--- Records to process Enclosed Below ---
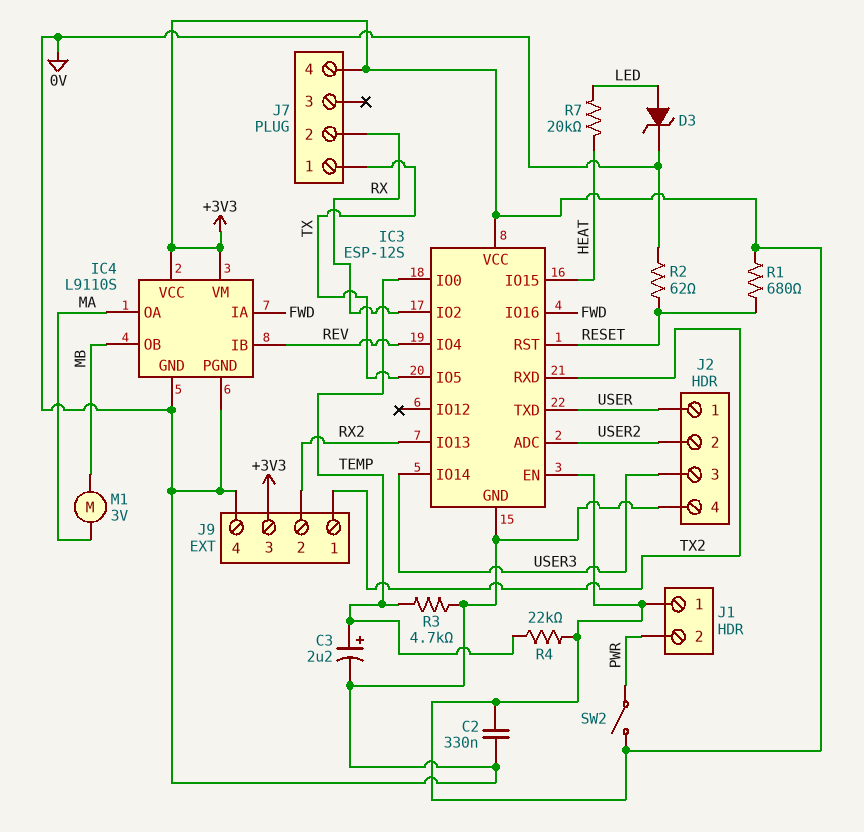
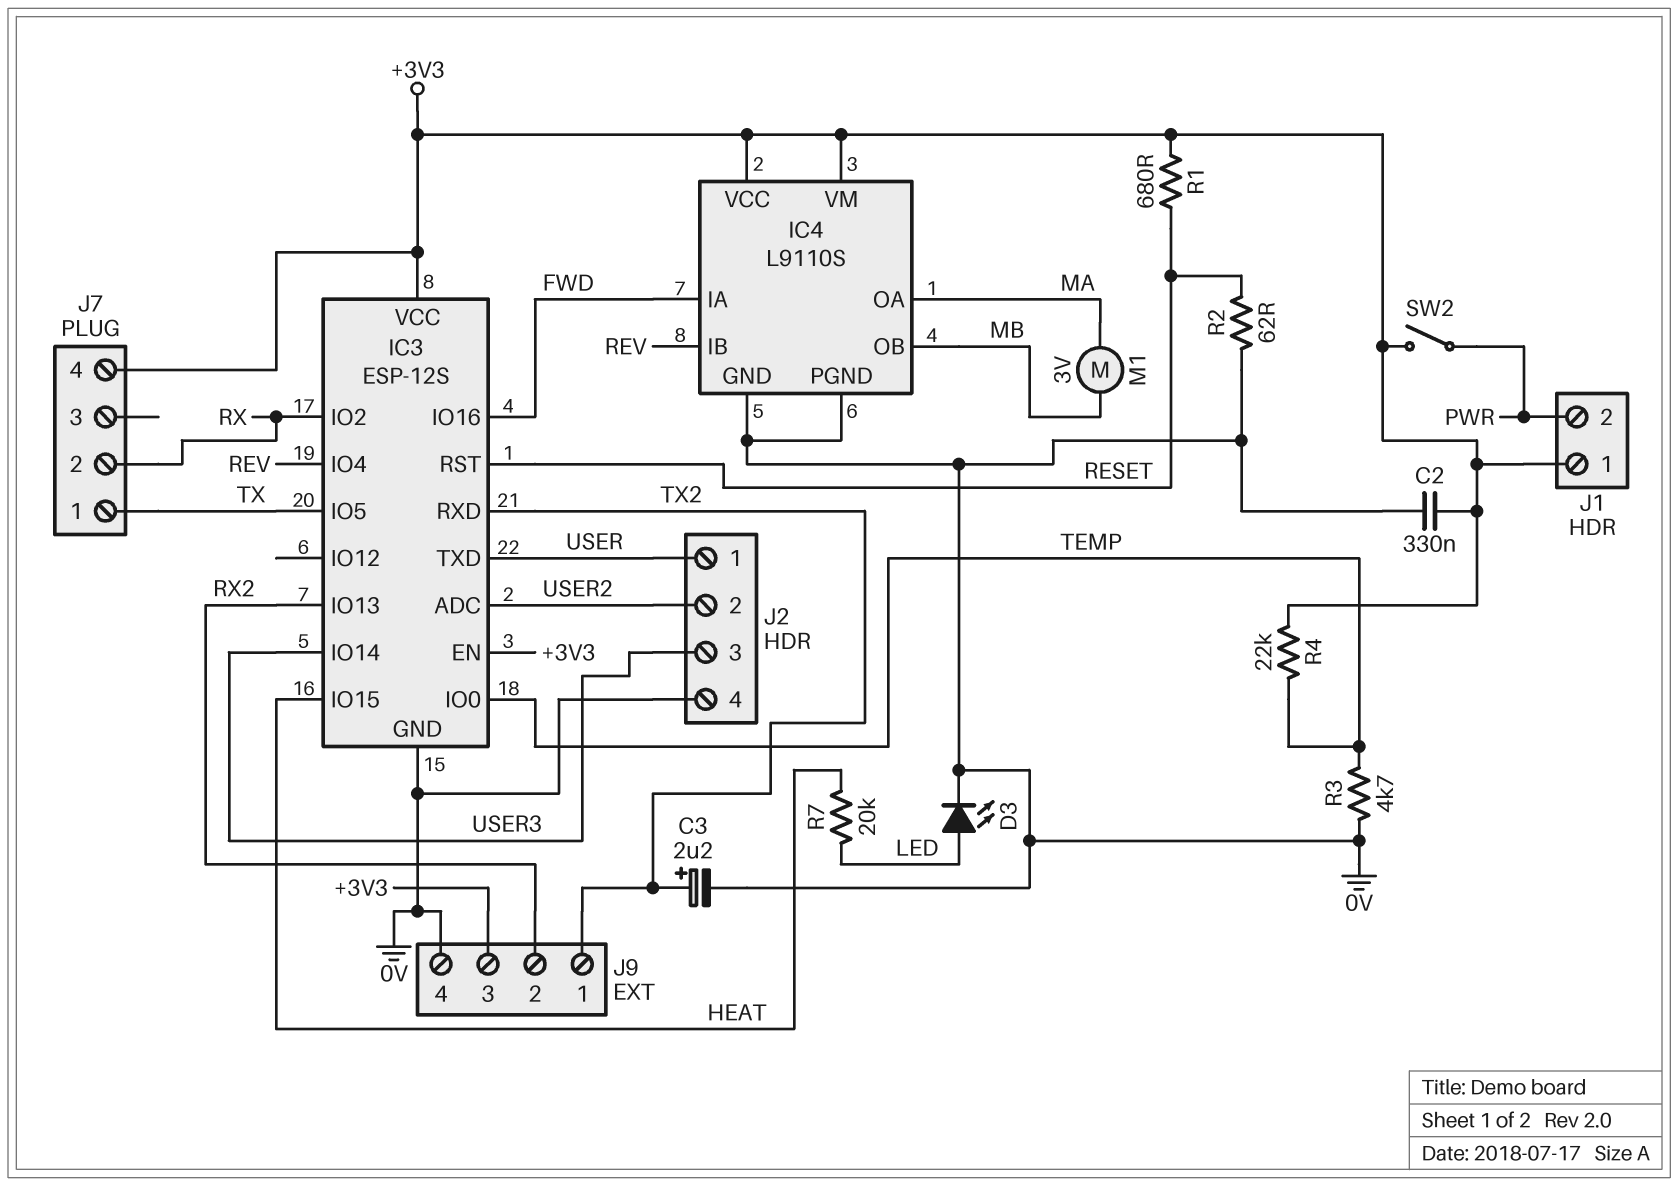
C3: 2.2uF (plus TEMP, minus 0V) -> 2.2uF (plus TX2, minus 0V)
D3: zener (A LED, K 0V) -> LED (A LED, K 0V)

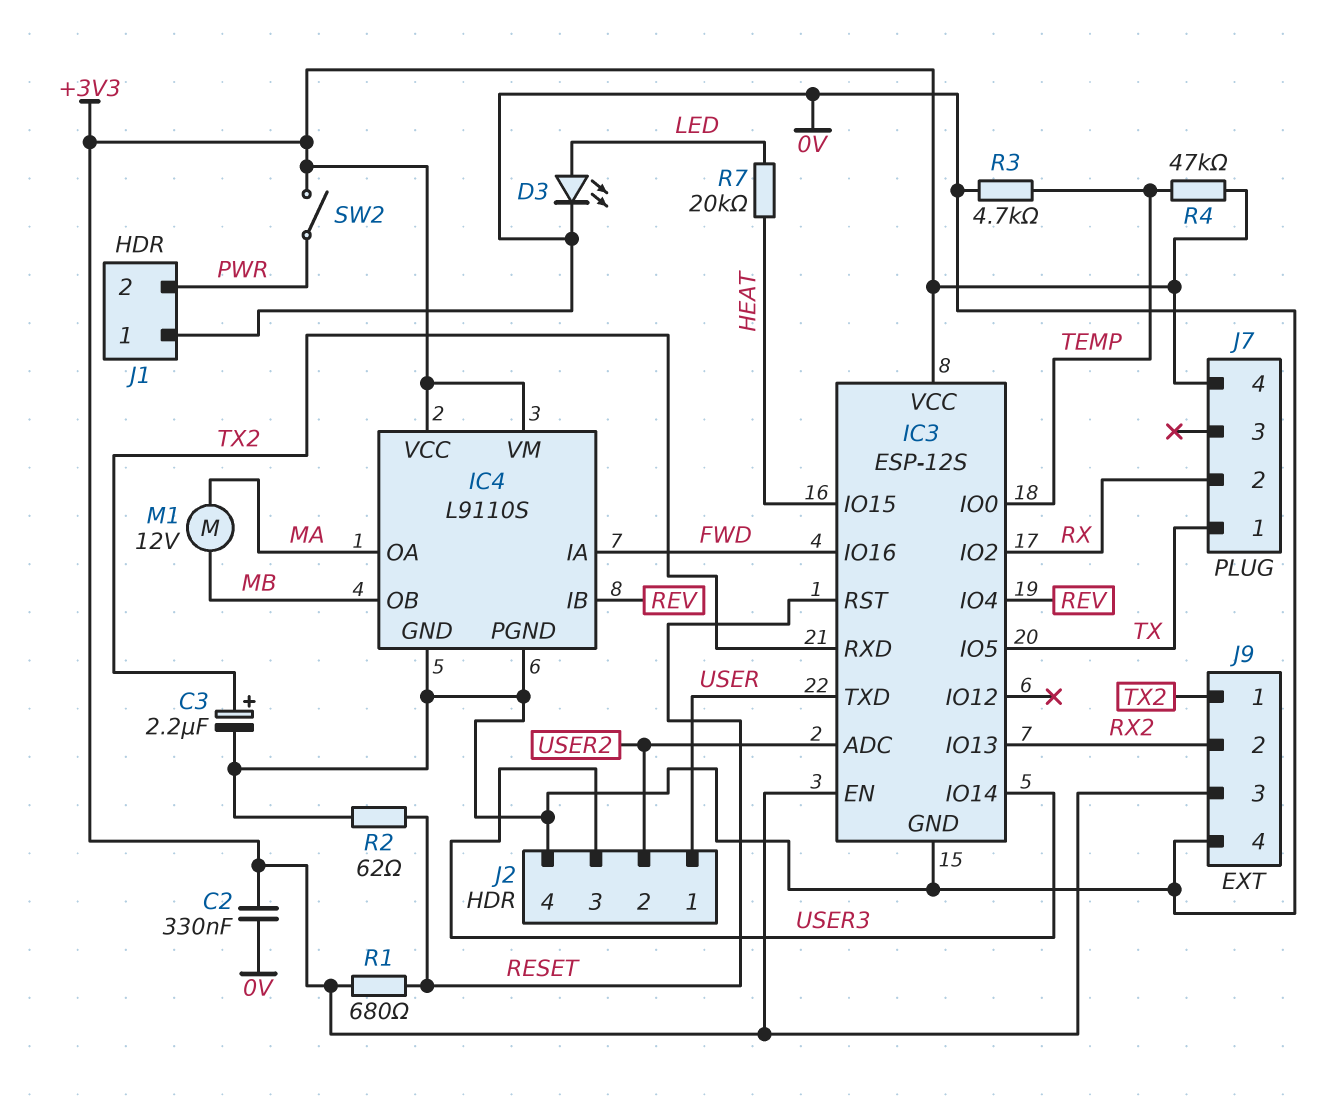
J1 pin 1: +3V3 -> 0V
M1: motor 3V (MA, MB) -> motor 12V (MA, MB)
R4: 22k (+3V3, TEMP) -> 47k (+3V3, TEMP)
--- End of Enclosed Records to process ---
__Work instruction__:
Copy out all the data above exactly as written. Skip the pictures.

__Answer section__:
C3: 2.2uF (plus TEMP, minus 0V) -> 2.2uF (plus TX2, minus 0V)
D3: zener (A LED, K 0V) -> LED (A LED, K 0V)

J1 pin 1: +3V3 -> 0V
M1: motor 3V (MA, MB) -> motor 12V (MA, MB)
R4: 22k (+3V3, TEMP) -> 47k (+3V3, TEMP)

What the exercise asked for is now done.